» Detected change data:
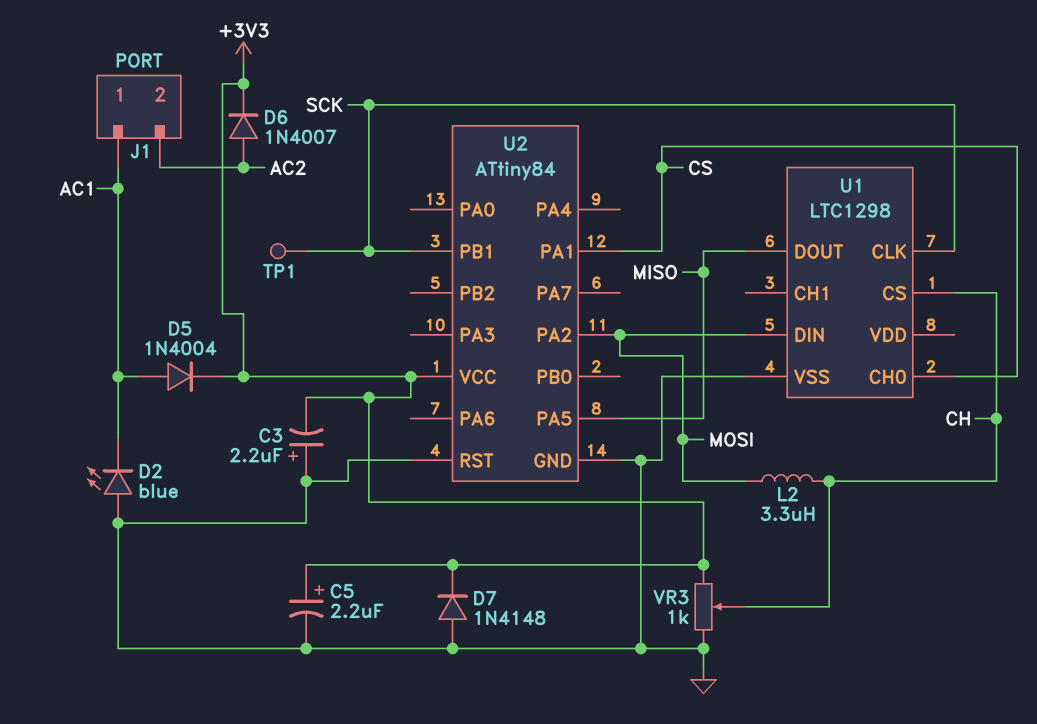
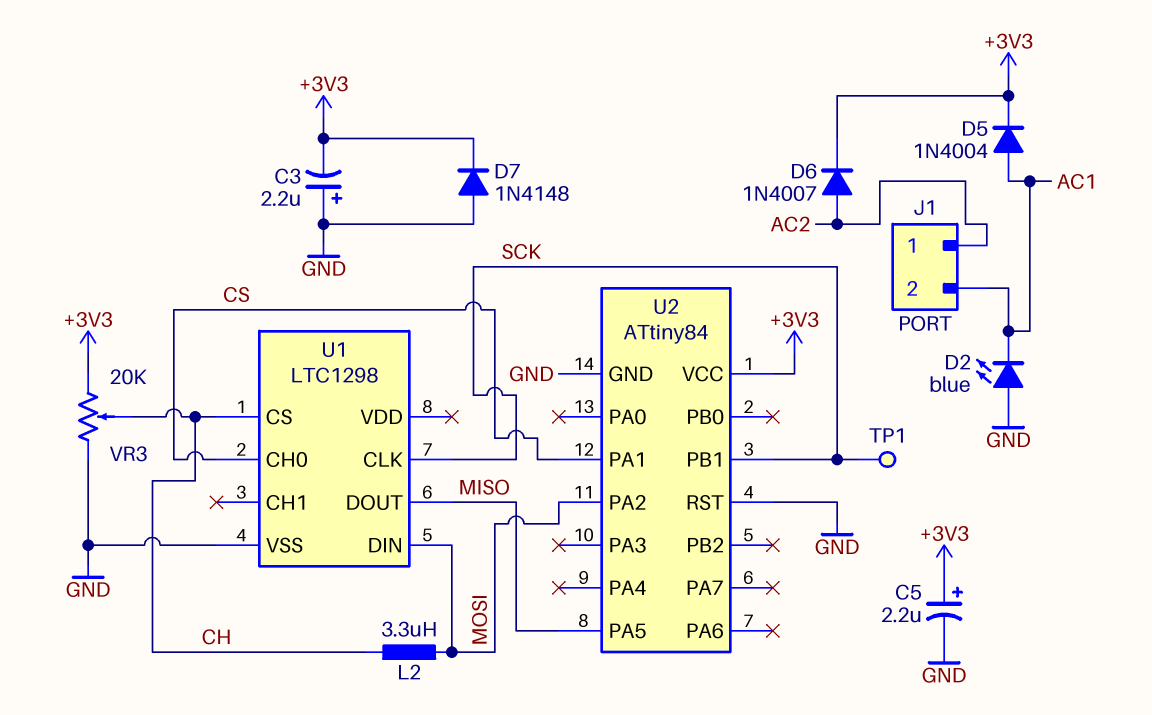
J1 pin 1: AC1 -> AC2
J1 pin 2: AC2 -> AC1
VR3: 1k (+3V3, GND, wiper CH) -> 20k (+3V3, GND, wiper CH)

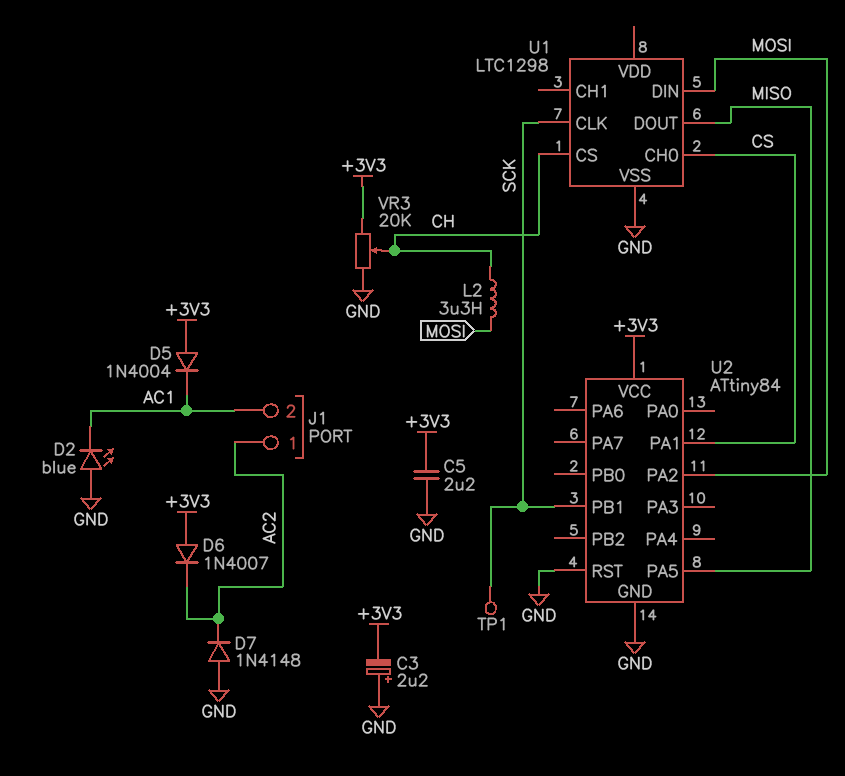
C5: 2.2uF (plus +3V3, minus GND) -> 2.2uF (+3V3, GND)
D5: diode 1N4004 (A AC1, K +3V3) -> diode 1N4004 (A +3V3, K AC1)
D6: diode 1N4007 (A AC2, K +3V3) -> diode 1N4007 (A +3V3, K AC2)
D7: diode 1N4148 (A GND, K +3V3) -> diode 1N4148 (A GND, K AC2)

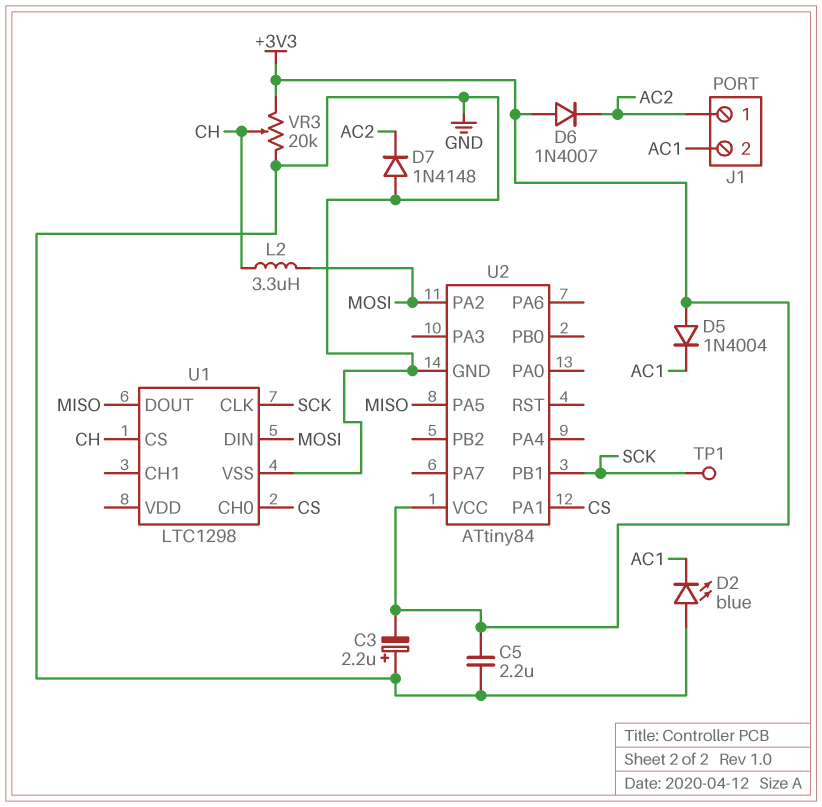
U2 pin RST: GND -> none

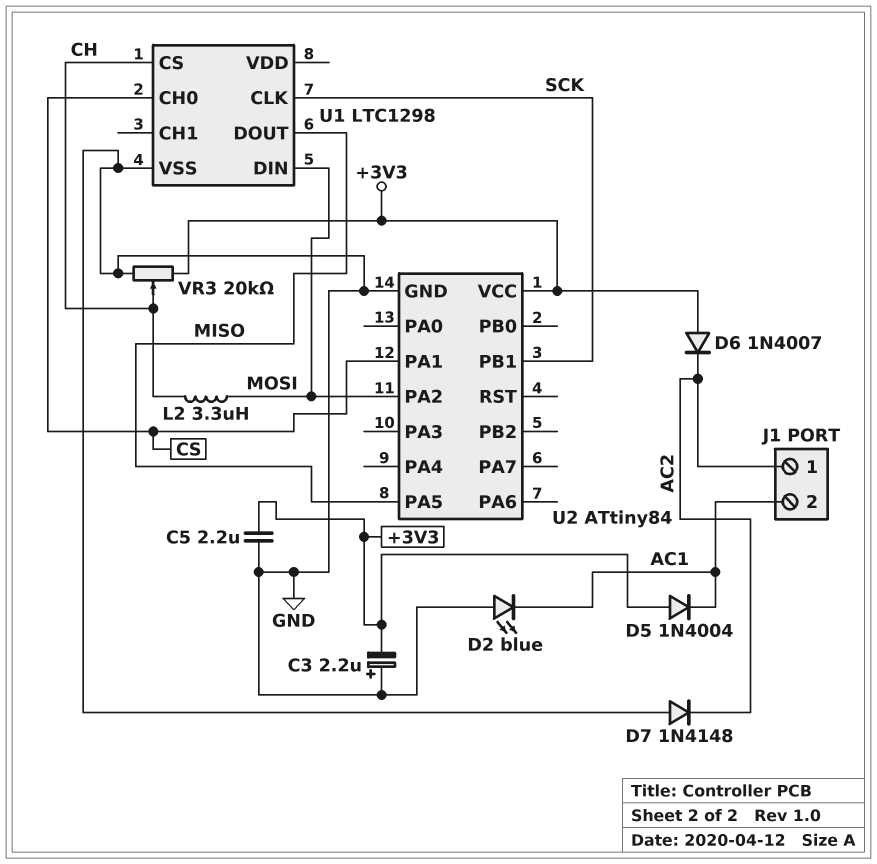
TP1: test point (SCK) -> none

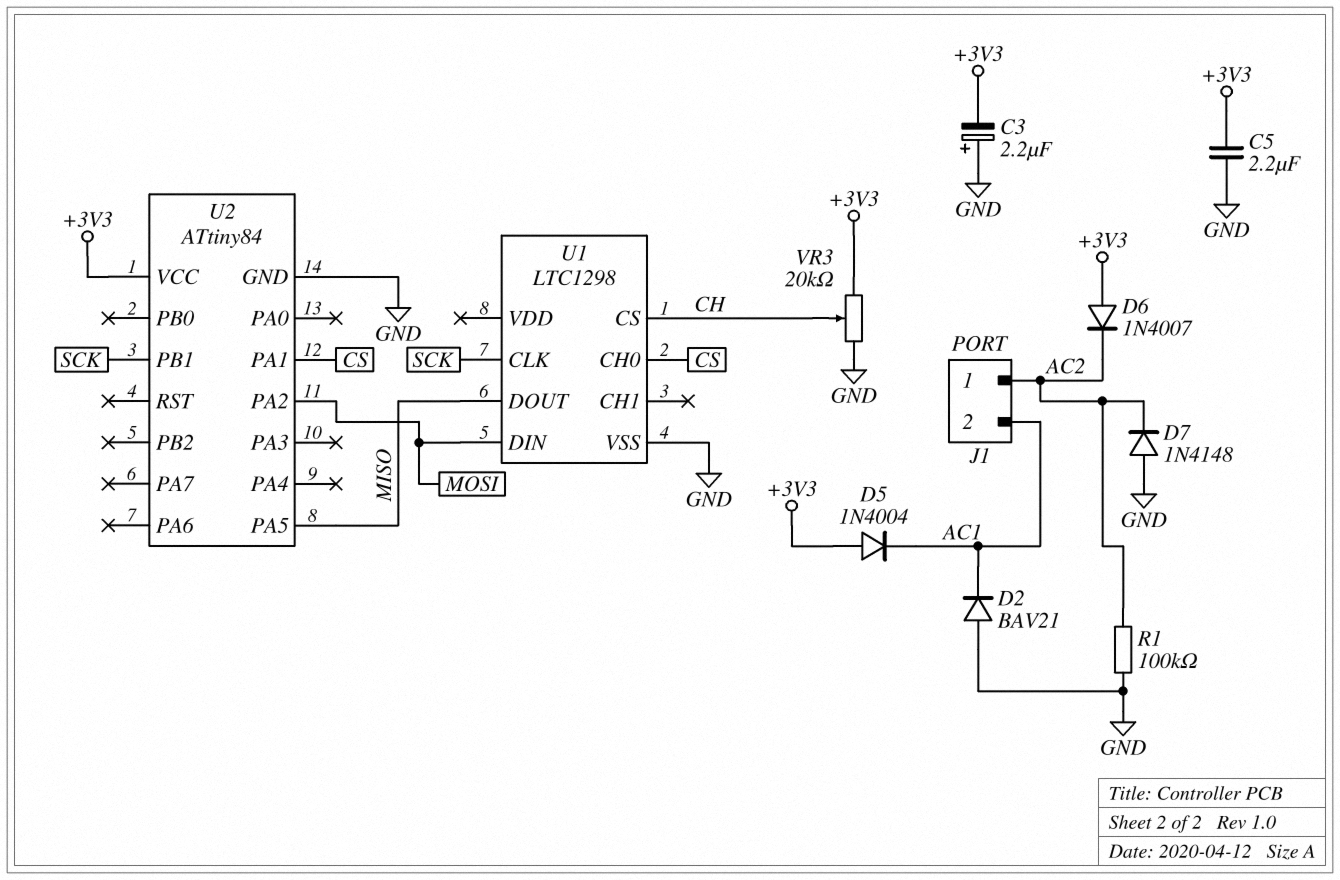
D2: LED blue (A GND, K AC1) -> diode BAV21 (A GND, K AC1)
L2: 3.3uH (CH, MOSI) -> none
R1: none -> 100k (AC2, GND)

» PROBLEM STATEMENT: What is needed is the number of lines in the data that hold the word "diode", and nothing more.

» PROBLEM SOLUTION: 4